Start of Records for this exercise

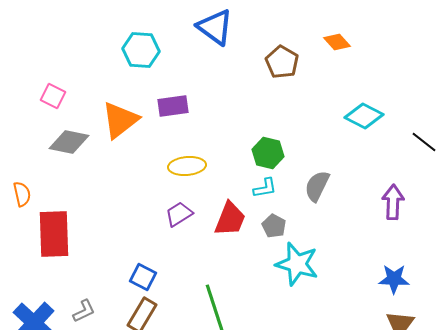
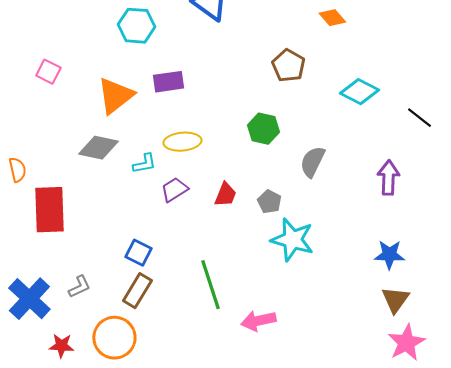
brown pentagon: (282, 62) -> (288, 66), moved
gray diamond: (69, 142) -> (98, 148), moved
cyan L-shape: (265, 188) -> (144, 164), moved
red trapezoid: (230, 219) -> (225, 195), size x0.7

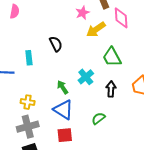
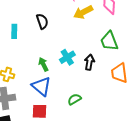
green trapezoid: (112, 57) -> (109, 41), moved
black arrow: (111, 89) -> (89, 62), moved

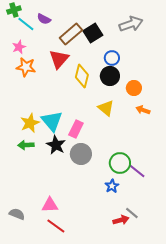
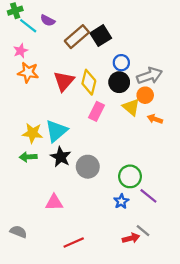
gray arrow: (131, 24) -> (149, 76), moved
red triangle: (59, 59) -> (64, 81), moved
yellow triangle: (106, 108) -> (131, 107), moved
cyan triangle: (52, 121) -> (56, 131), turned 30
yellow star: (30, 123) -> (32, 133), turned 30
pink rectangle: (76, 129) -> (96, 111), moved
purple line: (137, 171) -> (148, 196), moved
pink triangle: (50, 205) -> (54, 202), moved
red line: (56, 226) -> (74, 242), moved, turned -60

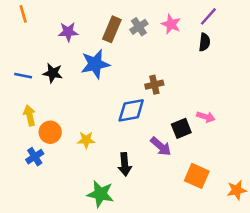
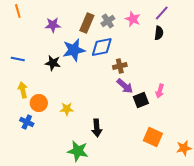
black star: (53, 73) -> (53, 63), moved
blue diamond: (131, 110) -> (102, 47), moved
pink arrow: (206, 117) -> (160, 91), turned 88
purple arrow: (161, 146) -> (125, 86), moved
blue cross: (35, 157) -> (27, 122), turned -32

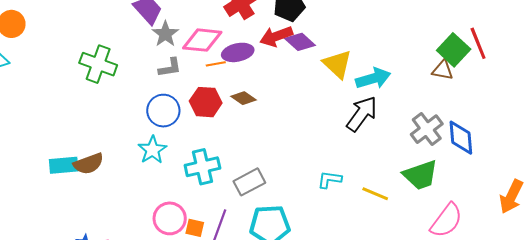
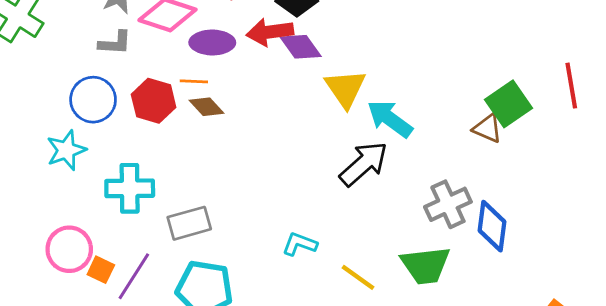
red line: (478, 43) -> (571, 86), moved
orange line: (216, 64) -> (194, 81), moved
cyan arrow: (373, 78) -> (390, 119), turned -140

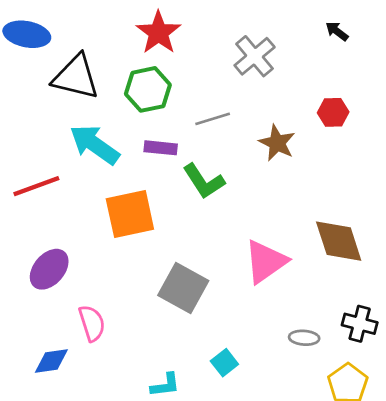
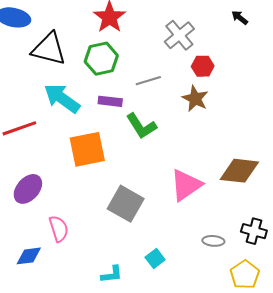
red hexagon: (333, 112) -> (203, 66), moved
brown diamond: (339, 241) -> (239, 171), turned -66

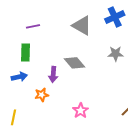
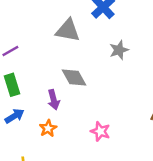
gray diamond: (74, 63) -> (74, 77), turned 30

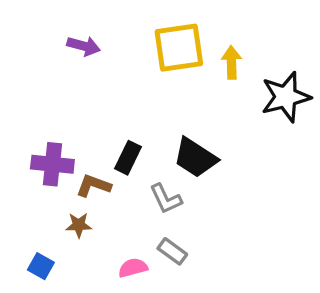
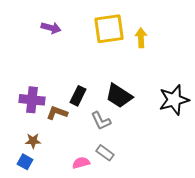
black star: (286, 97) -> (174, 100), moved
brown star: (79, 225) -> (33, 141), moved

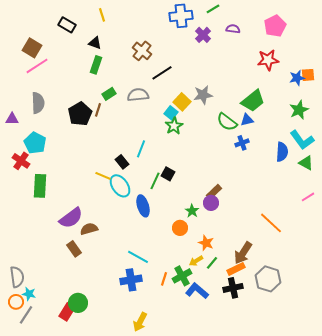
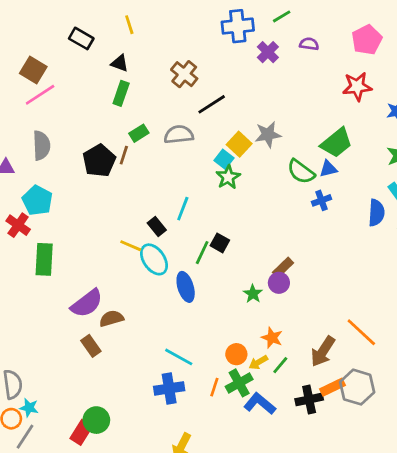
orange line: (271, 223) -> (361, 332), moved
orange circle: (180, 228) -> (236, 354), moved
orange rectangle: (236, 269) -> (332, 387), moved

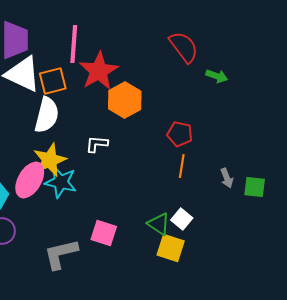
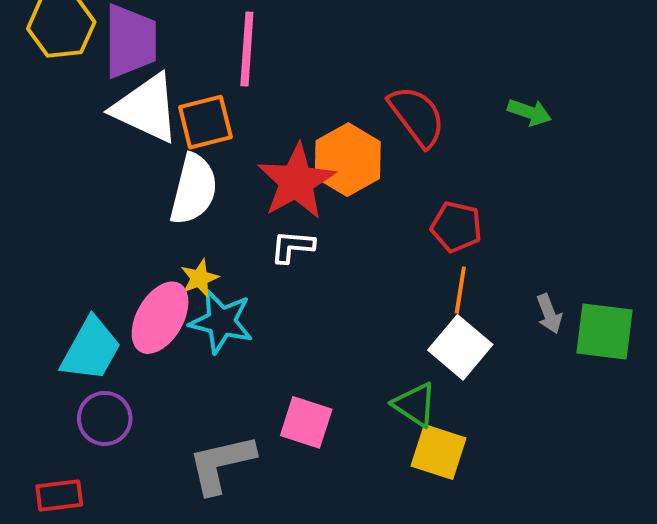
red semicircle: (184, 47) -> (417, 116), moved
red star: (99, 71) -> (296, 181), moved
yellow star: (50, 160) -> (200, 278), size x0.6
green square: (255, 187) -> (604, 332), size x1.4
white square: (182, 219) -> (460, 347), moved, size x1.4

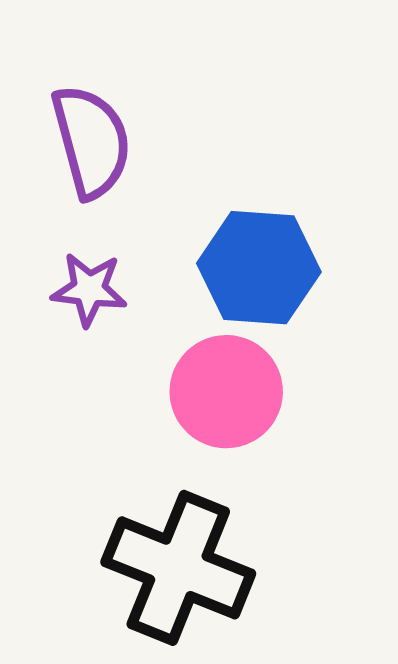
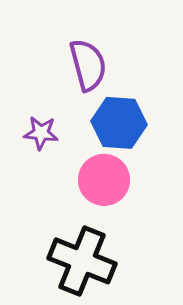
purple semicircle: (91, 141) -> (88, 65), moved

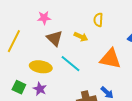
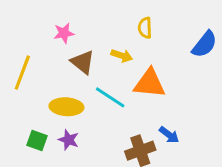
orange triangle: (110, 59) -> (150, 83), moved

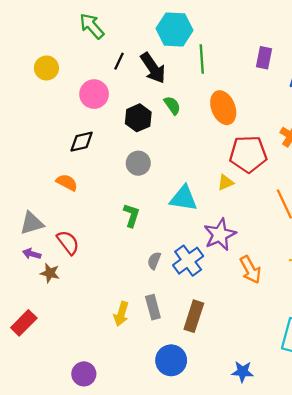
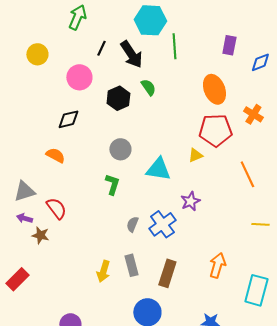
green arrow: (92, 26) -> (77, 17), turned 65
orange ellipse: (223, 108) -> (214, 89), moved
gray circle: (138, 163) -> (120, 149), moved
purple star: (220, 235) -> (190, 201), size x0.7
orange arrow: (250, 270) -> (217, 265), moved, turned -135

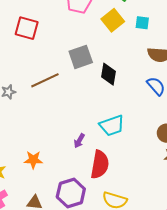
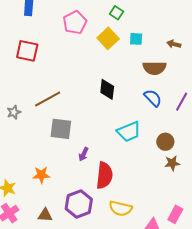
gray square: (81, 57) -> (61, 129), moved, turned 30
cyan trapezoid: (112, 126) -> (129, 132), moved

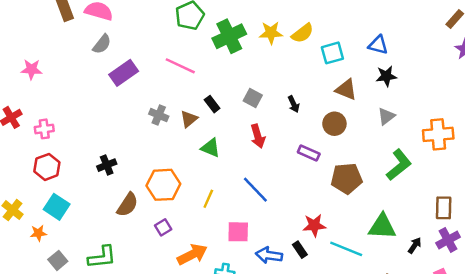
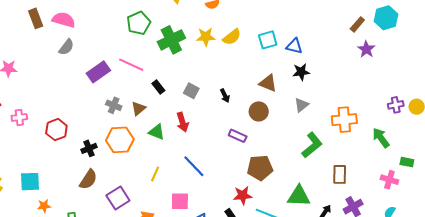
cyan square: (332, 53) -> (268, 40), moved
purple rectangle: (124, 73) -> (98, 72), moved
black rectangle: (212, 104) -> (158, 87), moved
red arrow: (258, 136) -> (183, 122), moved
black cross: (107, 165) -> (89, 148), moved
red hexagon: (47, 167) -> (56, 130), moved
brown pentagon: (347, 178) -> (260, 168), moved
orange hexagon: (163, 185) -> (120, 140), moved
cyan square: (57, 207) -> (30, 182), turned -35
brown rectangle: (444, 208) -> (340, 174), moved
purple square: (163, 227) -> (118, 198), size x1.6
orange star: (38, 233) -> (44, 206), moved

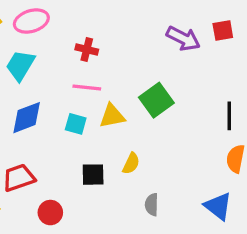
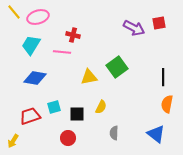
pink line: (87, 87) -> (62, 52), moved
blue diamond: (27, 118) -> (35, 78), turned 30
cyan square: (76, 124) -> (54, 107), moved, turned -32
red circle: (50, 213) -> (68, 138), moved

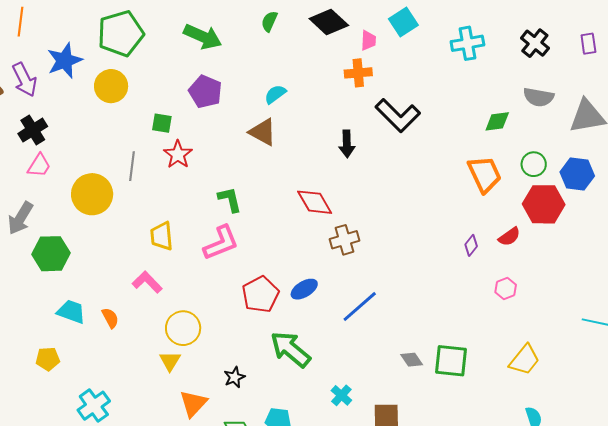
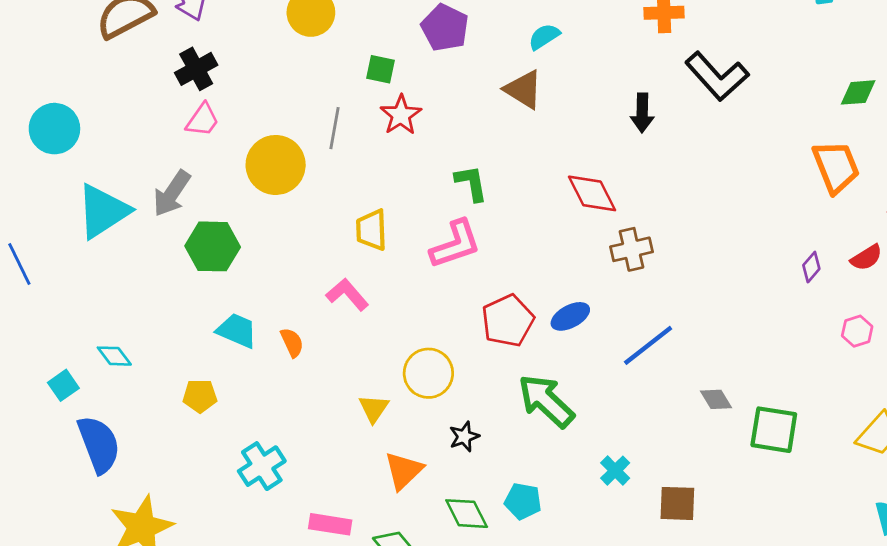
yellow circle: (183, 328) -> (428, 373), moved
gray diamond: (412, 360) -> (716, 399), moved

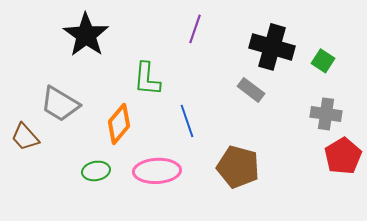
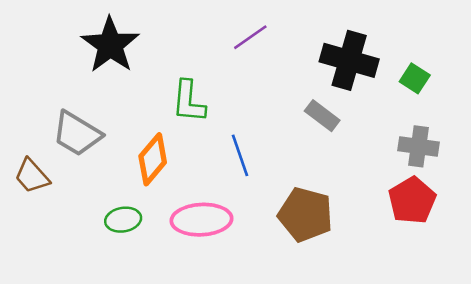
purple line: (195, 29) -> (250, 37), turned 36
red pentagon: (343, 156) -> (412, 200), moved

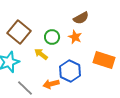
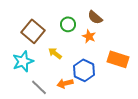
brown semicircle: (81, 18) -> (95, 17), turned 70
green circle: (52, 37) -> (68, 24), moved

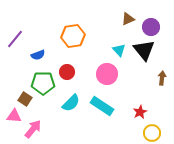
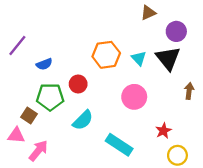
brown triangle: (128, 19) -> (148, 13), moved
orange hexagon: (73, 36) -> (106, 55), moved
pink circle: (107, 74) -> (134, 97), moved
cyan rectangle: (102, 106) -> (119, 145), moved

End of Records for this exercise

**Exercise brief:**
Set down again, exactly, every line above from the one with "pink line: (87, 87) -> (62, 52), moved" down to the one with "orange hexagon: (73, 36) -> (106, 55), moved", both ends included. No pictures, and nothing else.

**Exercise solution:**
pink line: (87, 87) -> (62, 52), moved
blue diamond: (27, 118) -> (35, 78), turned 30
cyan square: (76, 124) -> (54, 107), moved, turned -32
red circle: (50, 213) -> (68, 138), moved

yellow circle: (183, 328) -> (428, 373), moved
gray diamond: (412, 360) -> (716, 399), moved

purple line: (195, 29) -> (250, 37), turned 36
red pentagon: (343, 156) -> (412, 200), moved

brown semicircle: (81, 18) -> (95, 17), turned 70
green circle: (52, 37) -> (68, 24), moved

brown triangle: (128, 19) -> (148, 13), moved
orange hexagon: (73, 36) -> (106, 55), moved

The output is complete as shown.